*** Block opens ***
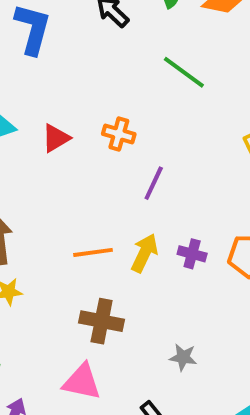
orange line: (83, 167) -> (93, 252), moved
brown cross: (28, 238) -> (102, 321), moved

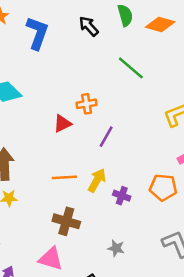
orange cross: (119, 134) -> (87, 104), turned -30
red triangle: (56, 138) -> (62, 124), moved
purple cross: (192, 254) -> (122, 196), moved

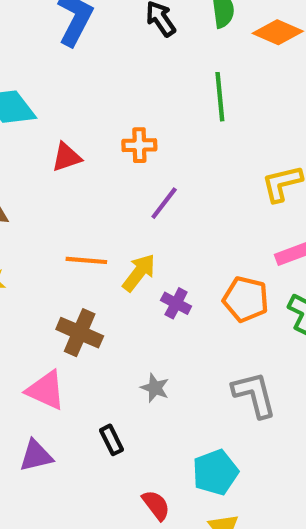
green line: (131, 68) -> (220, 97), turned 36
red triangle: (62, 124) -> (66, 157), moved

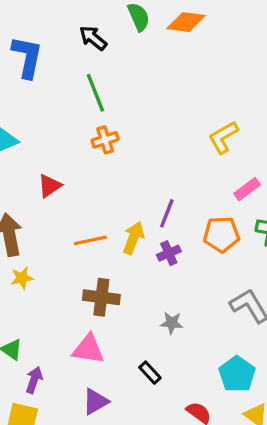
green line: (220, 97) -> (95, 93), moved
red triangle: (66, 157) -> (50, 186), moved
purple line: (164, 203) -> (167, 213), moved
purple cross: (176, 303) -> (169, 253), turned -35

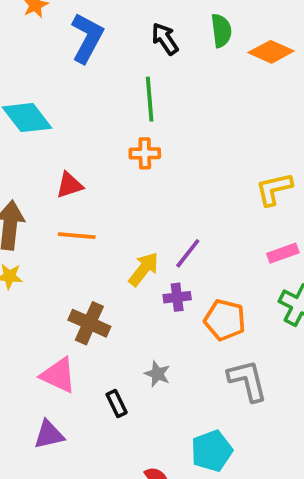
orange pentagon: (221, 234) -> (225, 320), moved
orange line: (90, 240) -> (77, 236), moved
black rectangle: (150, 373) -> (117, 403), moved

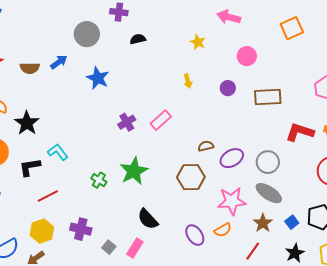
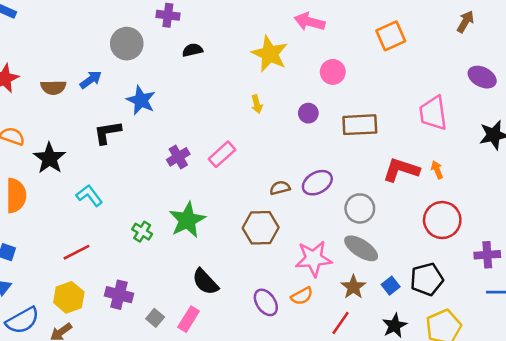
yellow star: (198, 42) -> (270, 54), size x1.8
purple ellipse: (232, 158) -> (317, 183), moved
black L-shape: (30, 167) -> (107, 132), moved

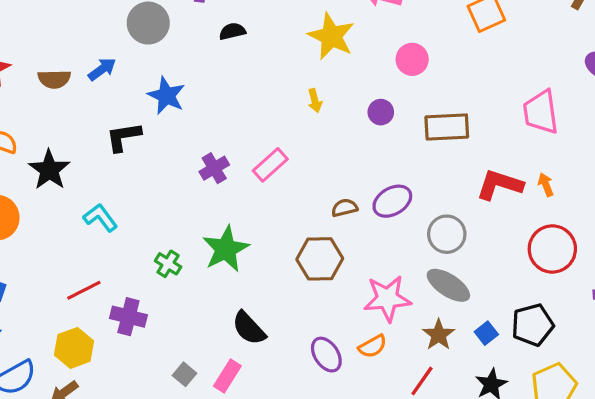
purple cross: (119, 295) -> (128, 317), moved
*** Block closes ***
§ **WORK INSTRUCTIONS**: Copy only what lies between the start of the listing above and the line containing "orange line: (90, 240) -> (77, 236), moved", inclusive of both ends, exactly as written, and drop the pictures.

§ **WRITTEN SOLUTION**:
orange line: (83, 167) -> (93, 252), moved
brown cross: (28, 238) -> (102, 321), moved

orange cross: (119, 134) -> (87, 104), turned -30
red triangle: (56, 138) -> (62, 124), moved
purple cross: (192, 254) -> (122, 196), moved

green line: (131, 68) -> (220, 97), turned 36
red triangle: (62, 124) -> (66, 157), moved

green line: (220, 97) -> (95, 93), moved
red triangle: (66, 157) -> (50, 186), moved
purple line: (164, 203) -> (167, 213), moved
purple cross: (176, 303) -> (169, 253), turned -35

orange pentagon: (221, 234) -> (225, 320), moved
orange line: (90, 240) -> (77, 236), moved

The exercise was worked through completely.